- **Recorded data**:

BEGIN

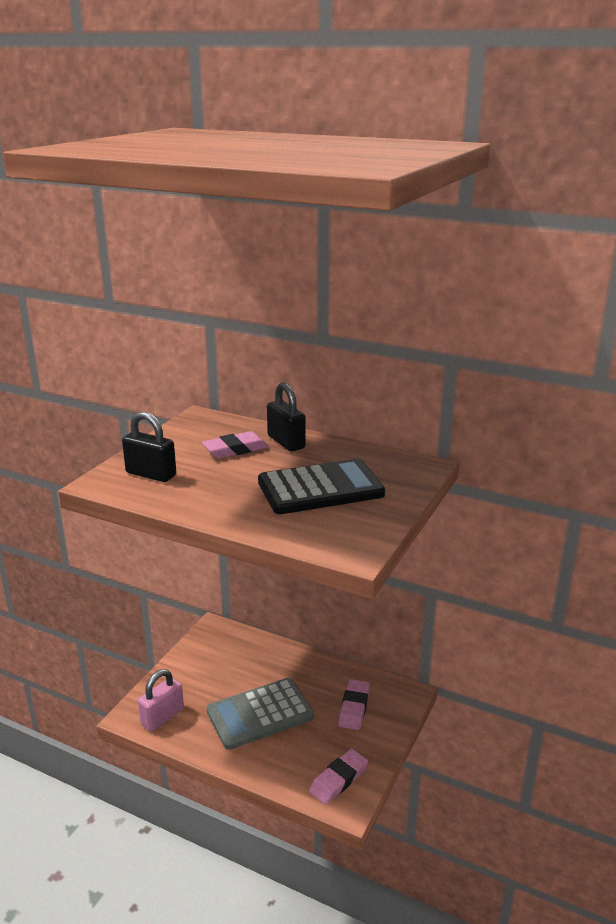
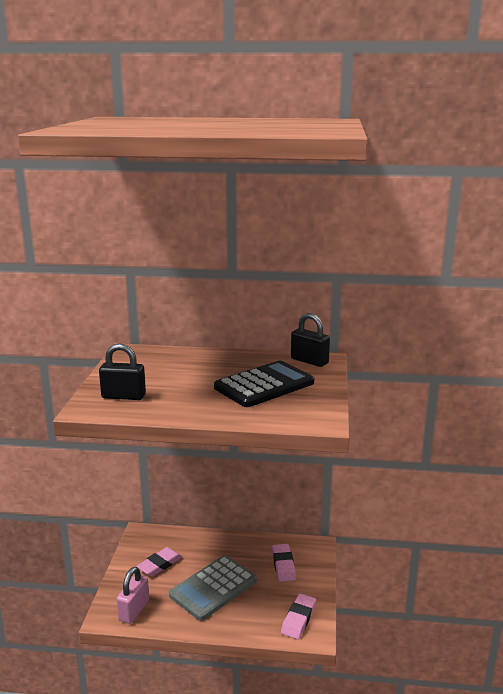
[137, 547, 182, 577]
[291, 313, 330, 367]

END
BEGIN

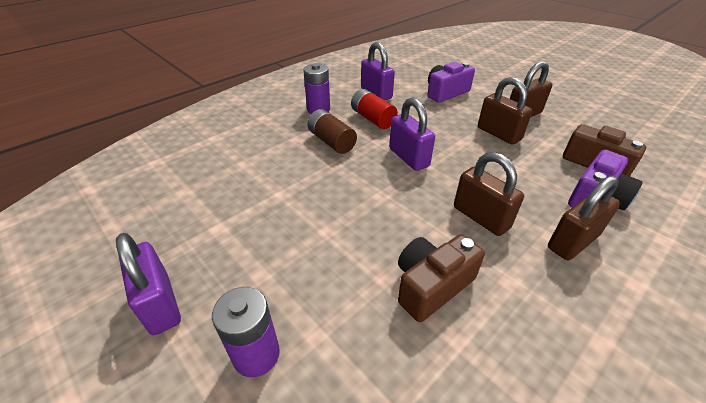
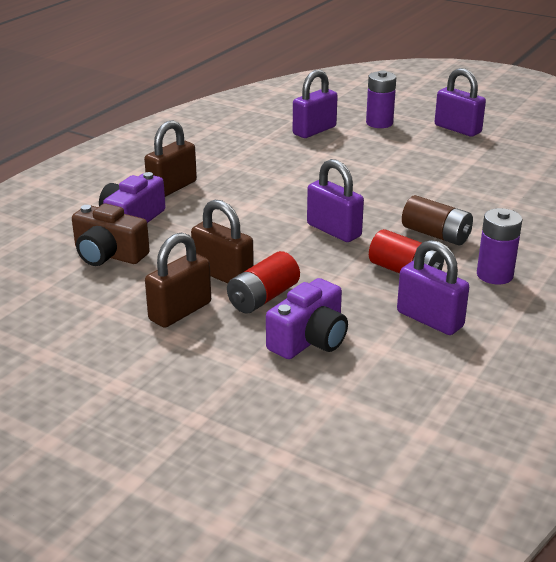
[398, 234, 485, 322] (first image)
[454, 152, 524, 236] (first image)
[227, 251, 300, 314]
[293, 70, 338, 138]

END

- **Activity**: Show, from the material above, each line that includes the string "image".

- **Task result**:
[398, 234, 485, 322] (first image)
[454, 152, 524, 236] (first image)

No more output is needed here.